* Provided records:
☆ ☆ ☆ ☆ ☆
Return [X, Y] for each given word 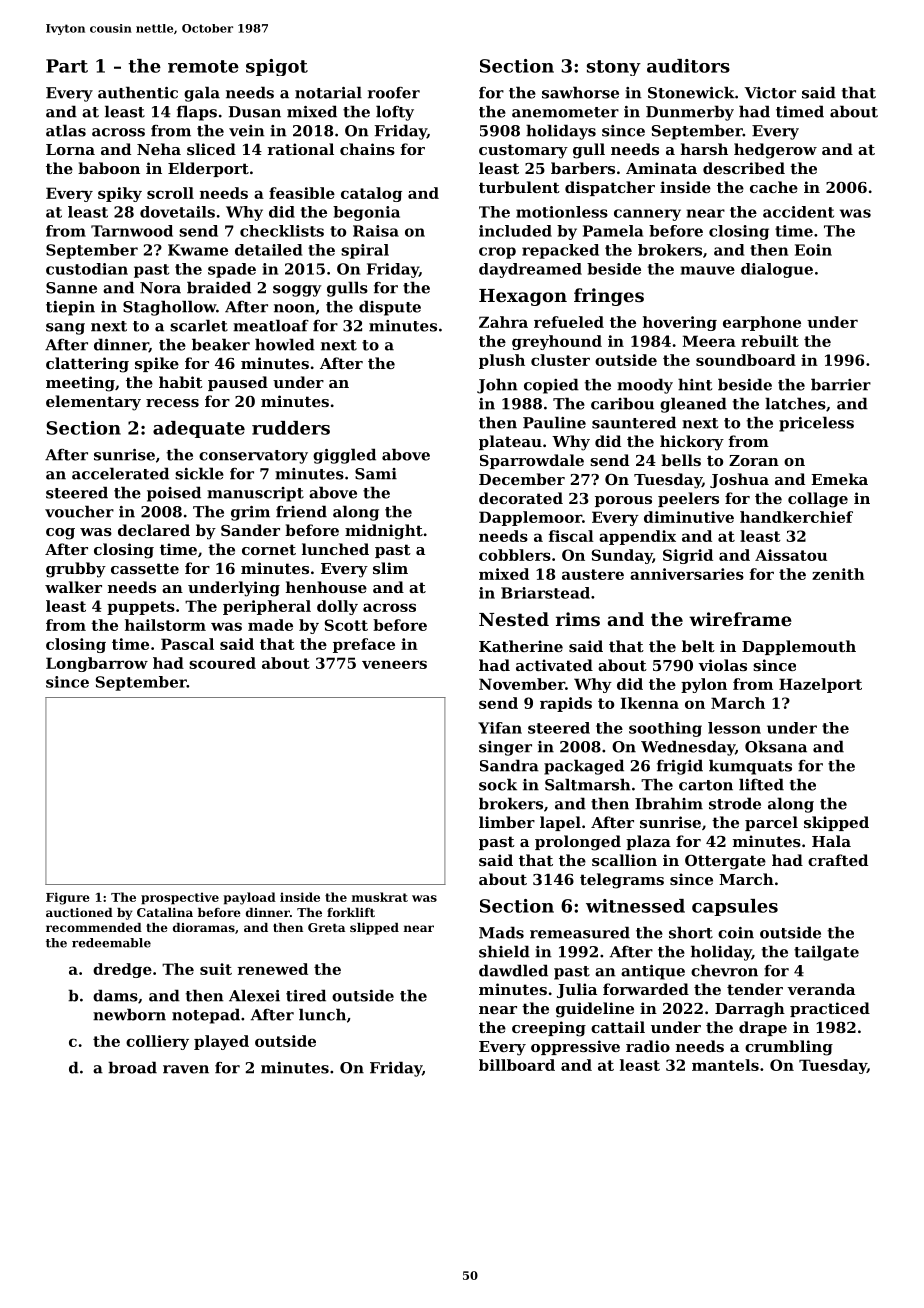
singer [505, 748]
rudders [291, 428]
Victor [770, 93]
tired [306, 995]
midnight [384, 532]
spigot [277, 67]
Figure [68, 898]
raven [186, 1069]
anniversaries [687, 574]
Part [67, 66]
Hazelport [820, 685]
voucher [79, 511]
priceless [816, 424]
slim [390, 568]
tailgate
☆ ☆ ☆ ☆ ☆
* Set problem: Reproduce the listing above verbatim and in full, leaving the picture out of your answer.

* Reply:
Return [X, Y] for each given word 
singer [505, 748]
rudders [291, 428]
Victor [770, 93]
tired [306, 995]
midnight [384, 532]
spigot [277, 67]
Figure [68, 898]
raven [186, 1069]
anniversaries [687, 574]
Part [67, 66]
Hazelport [820, 685]
voucher [79, 511]
priceless [816, 424]
slim [390, 568]
tailgate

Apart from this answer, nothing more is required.